◆ **EXERCISE INPUT**
━━━━━━━━━━━━━━━━

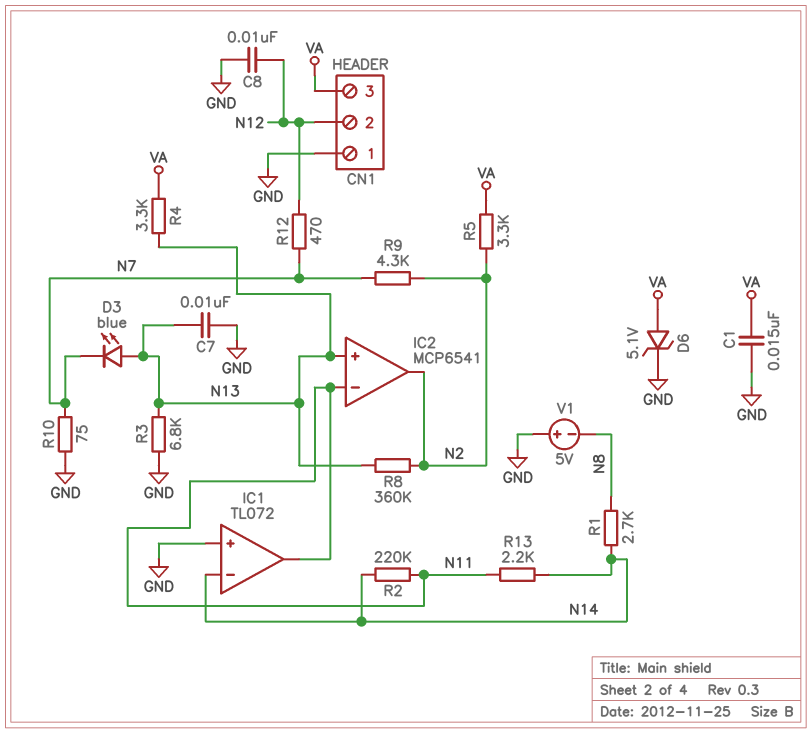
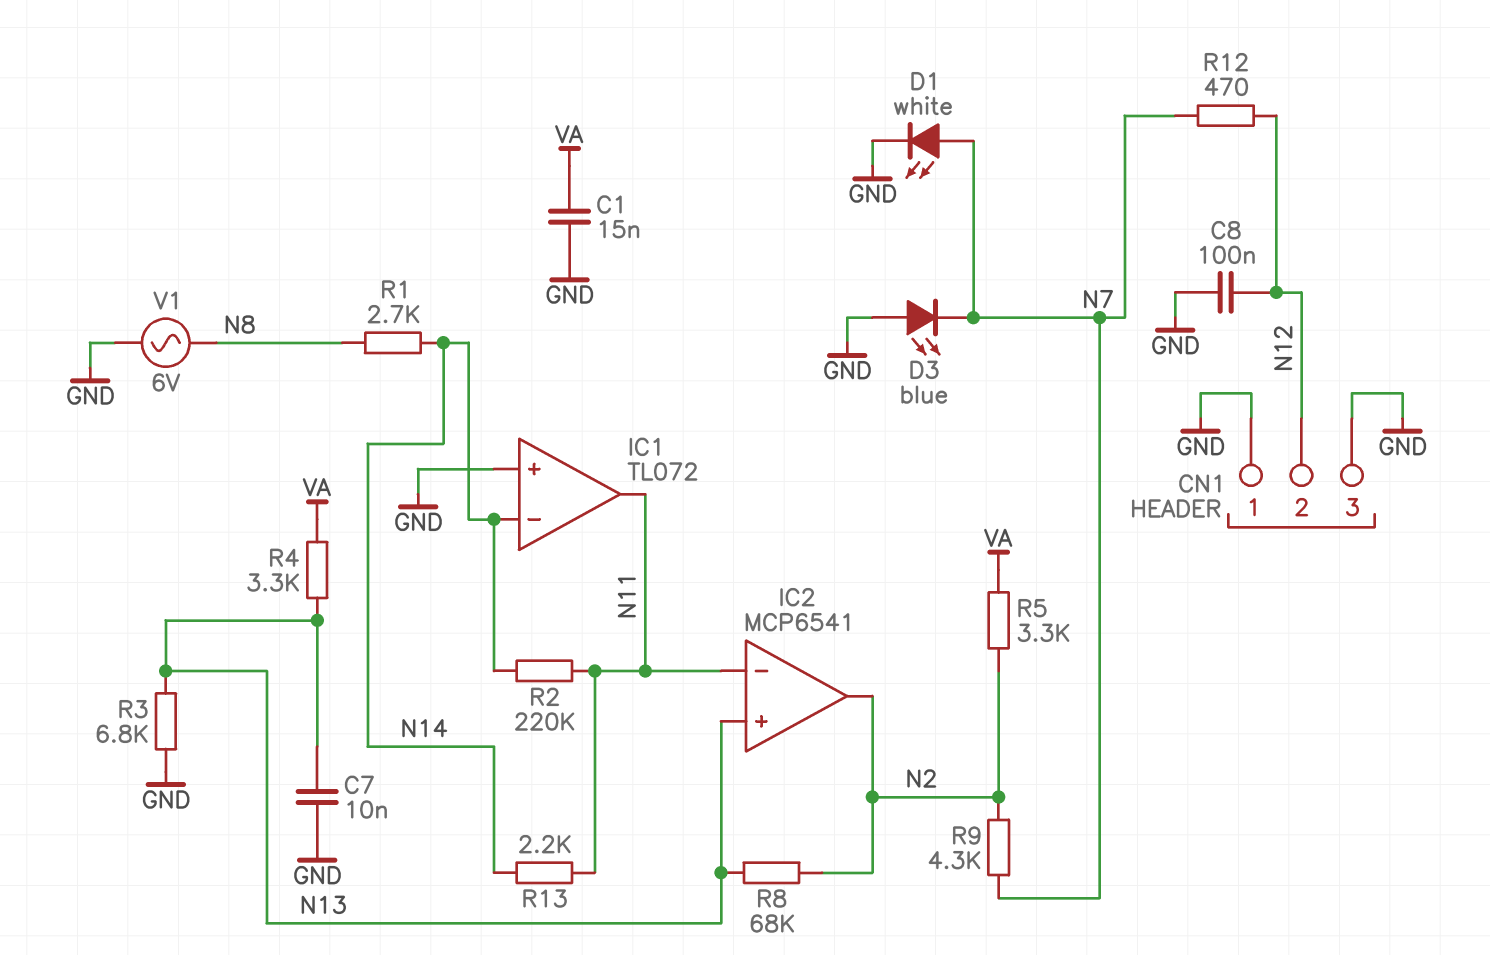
C8: 10nF (GND, N12) -> 100nF (GND, N12)
CN1 pin 3: VA -> GND
D1: none -> LED white (A N7, K GND)
D3: LED blue (A N13, K N7) -> LED blue (A GND, K N7)
D6: zener 5.1V (A VA, K GND) -> none
R8: 360k (N2, N13) -> 68k (N2, N13)
R10: 75 (GND, N7) -> none
V1: 5V (plus GND, minus N8) -> AC 6V (GND, N8)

━━━━━━━━━━━━━━━━

All of the data, minus its pictures, should be repeated exactly.

◆ **TASK RESULT**
C8: 10nF (GND, N12) -> 100nF (GND, N12)
CN1 pin 3: VA -> GND
D1: none -> LED white (A N7, K GND)
D3: LED blue (A N13, K N7) -> LED blue (A GND, K N7)
D6: zener 5.1V (A VA, K GND) -> none
R8: 360k (N2, N13) -> 68k (N2, N13)
R10: 75 (GND, N7) -> none
V1: 5V (plus GND, minus N8) -> AC 6V (GND, N8)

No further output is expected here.